◆ Your objective
Find the word "zanahoria" in the data below and copy each line that holds it.

◆ Data provided
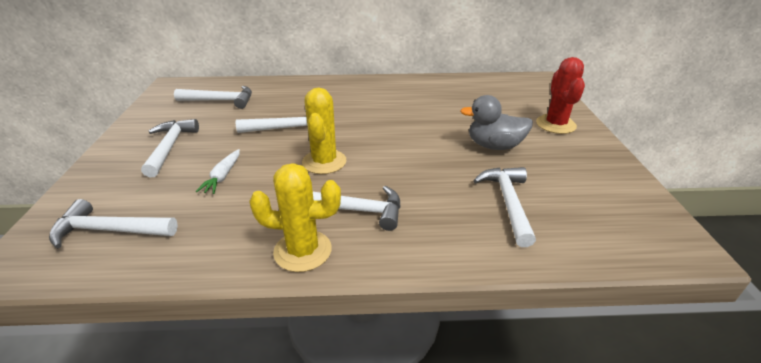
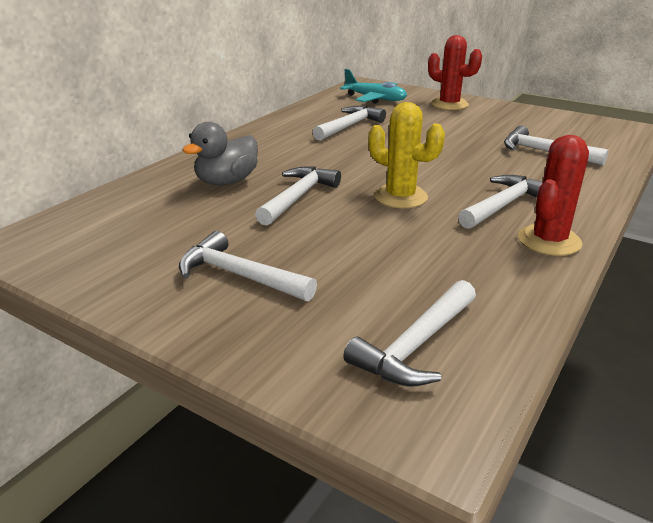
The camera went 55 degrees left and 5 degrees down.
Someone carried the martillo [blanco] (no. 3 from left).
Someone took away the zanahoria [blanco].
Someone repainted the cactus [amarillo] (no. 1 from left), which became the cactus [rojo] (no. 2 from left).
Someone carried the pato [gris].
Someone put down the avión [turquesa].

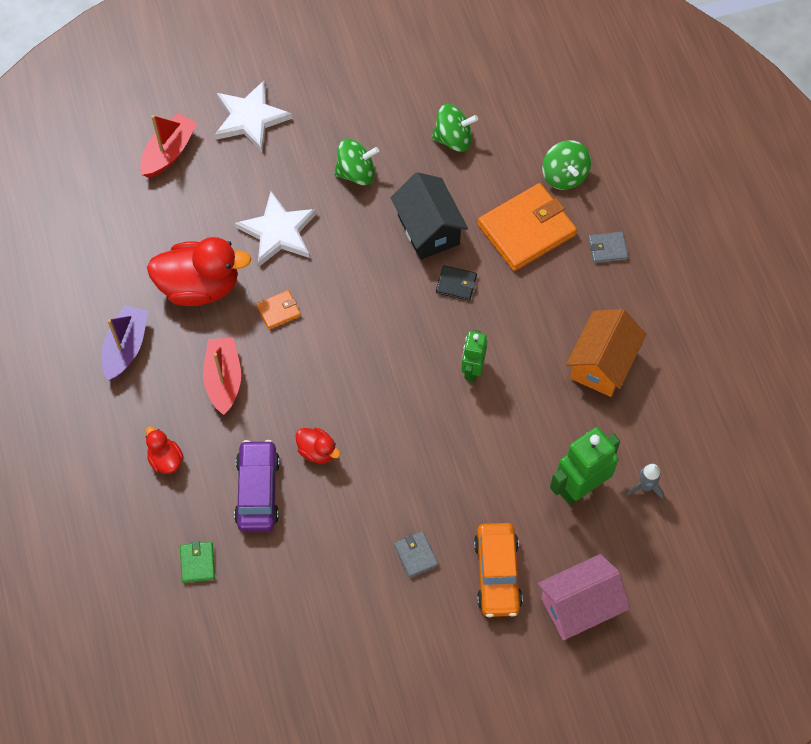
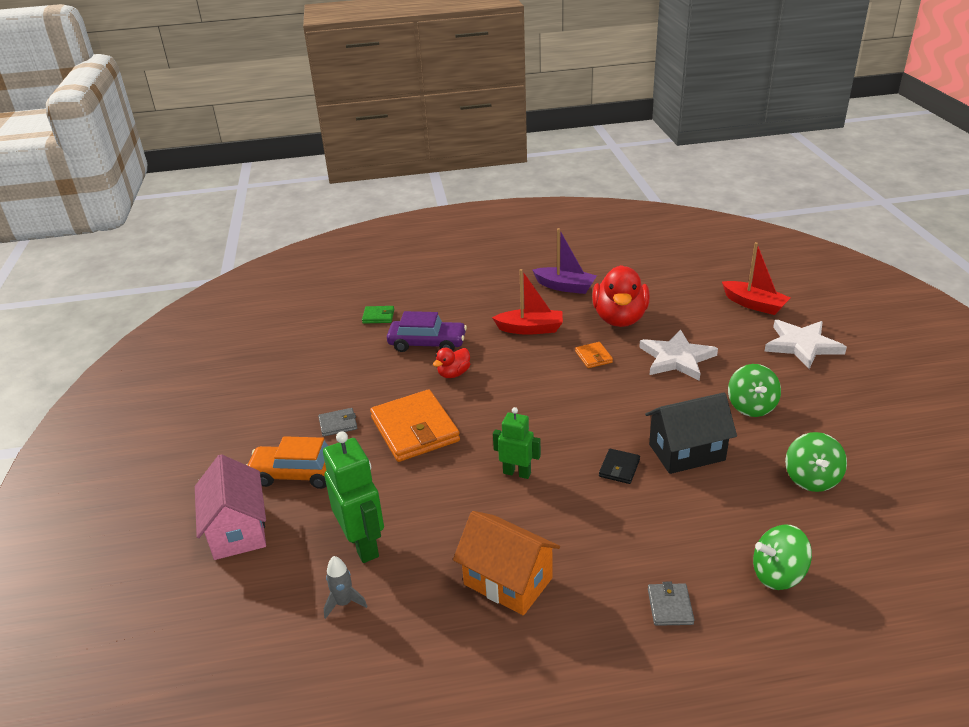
The camera went 100 degrees right and 30 degrees down.
Someone took away the pato [rojo] (no. 1 from left).
Someone carried the cartera [naranja] (no. 2 from left in the first image).

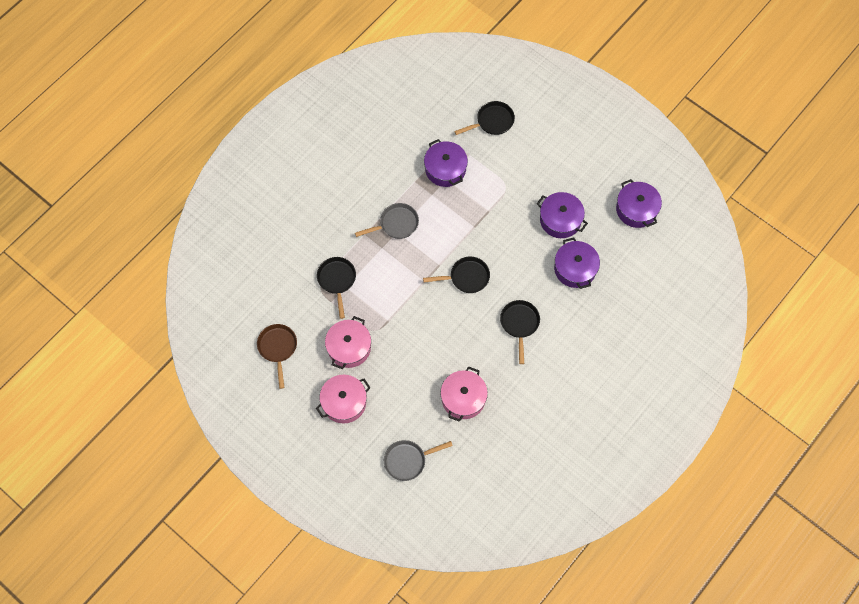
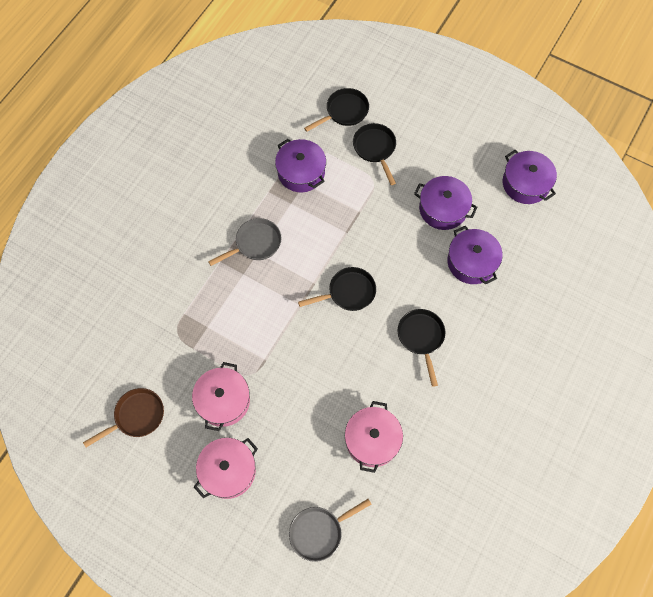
The camera went 10 degrees left and 0 degrees up.
Someone rotated the sartén [marrón] by 75 degrees clockwise.
Someone carried the sartén [negro] (no. 1 from left in the first image).

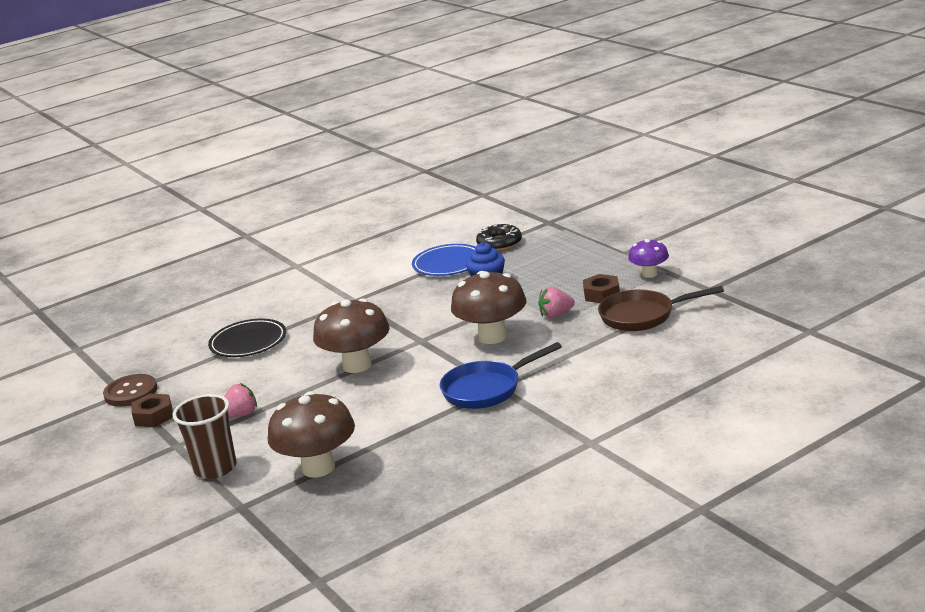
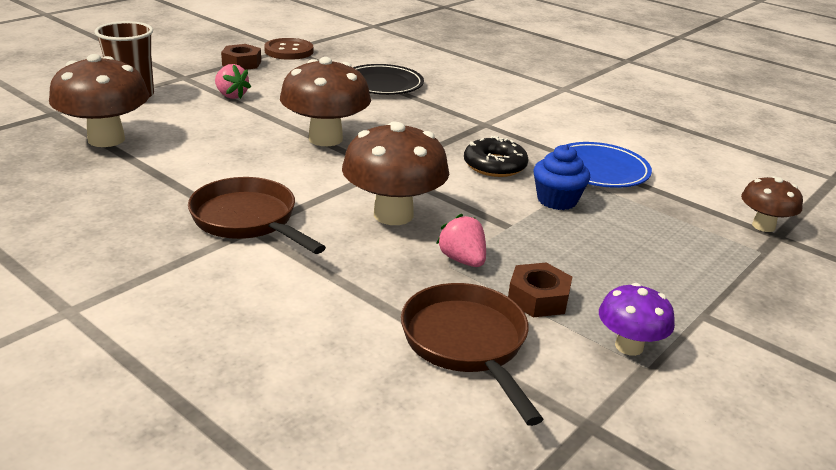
The camera went 70 degrees right and 5 degrees up.
Someone repainted the sartén [azul], which became the sartén [marrón] (no. 1 from left).
Someone carried the rosquilla [negro].
Someone put down the seta [marrón] (no. 4 from left).

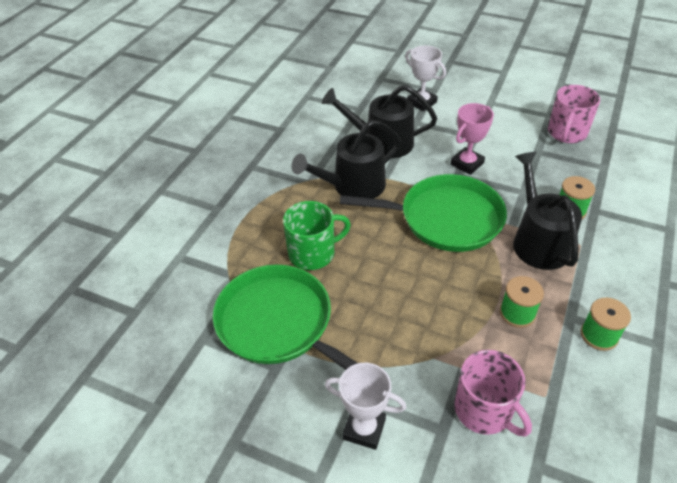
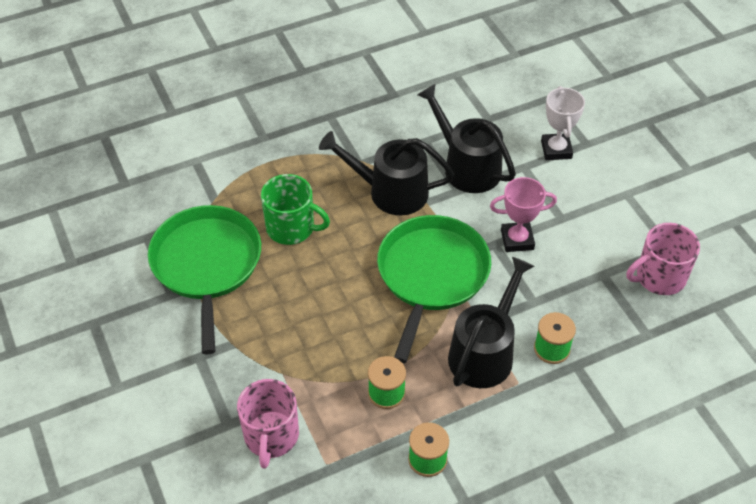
The camera went 40 degrees right and 5 degrees up.
Someone took away the trofeo [blanco] (no. 1 from left).
Someone rotated the sartén [verde] (no. 2 from left) by 120 degrees counterclockwise.

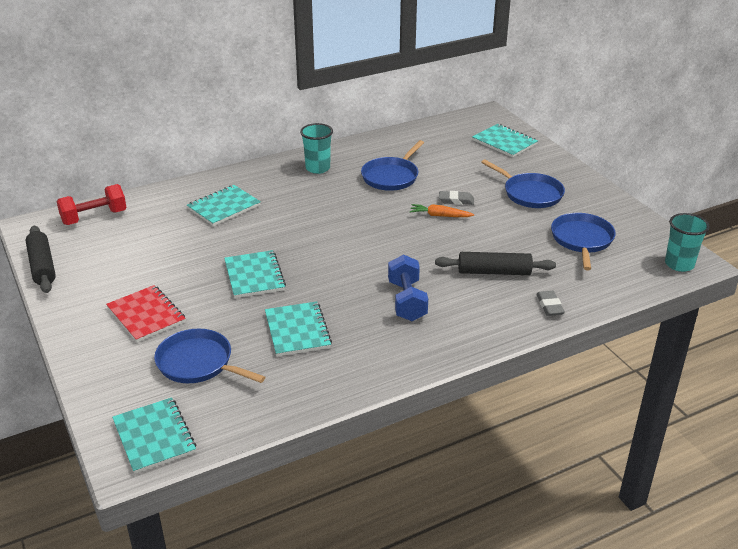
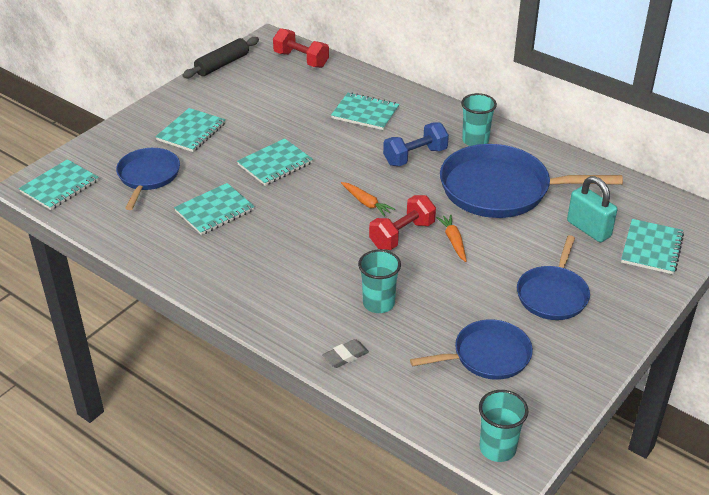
The camera went 65 degrees right and 5 degrees up.
Someone repainted the cuaderno [rojo], which became the cuaderno [turquesa] (no. 2 from left).
Someone scaled the sartén [azul] (no. 2 from left in the first image) by 1.70.
Someone carried the mancuerna [azul].
Someone swapped the rodillo [negro] (no. 2 from left) for the vaso [turquesa] (no. 1 from left).
Someone took away the goma de borrar [gris] (no. 1 from left).
Someone put down the zanahoria [naranja] (no. 1 from left).
Someone put down the mancuerna [rojo] (no. 2 from left).
Someone put down the candado [turquesa].

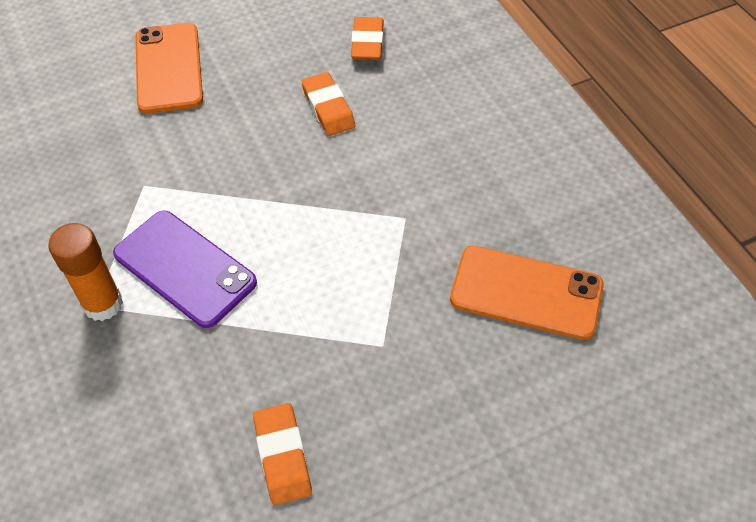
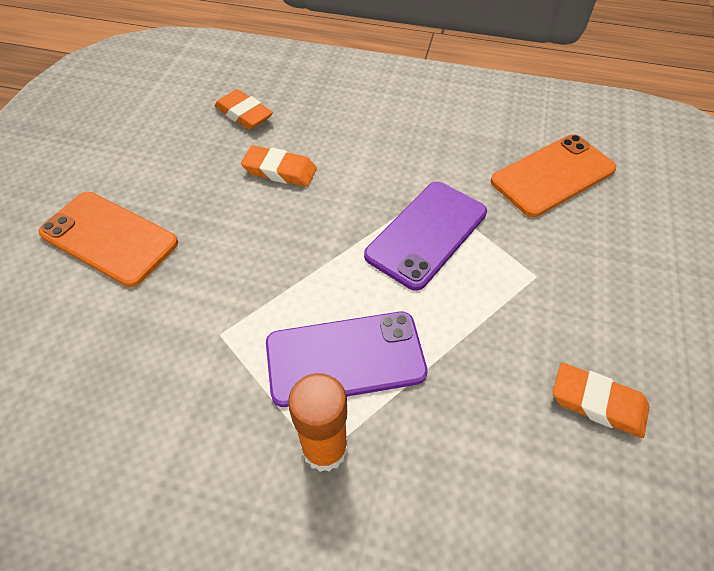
The camera went 50 degrees left and 0 degrees up.
Someone put down the móvil [morado] (no. 2 from left).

◆ Response to the exercise
Someone took away the zanahoria [blanco].
Someone put down the zanahoria [naranja] (no. 1 from left).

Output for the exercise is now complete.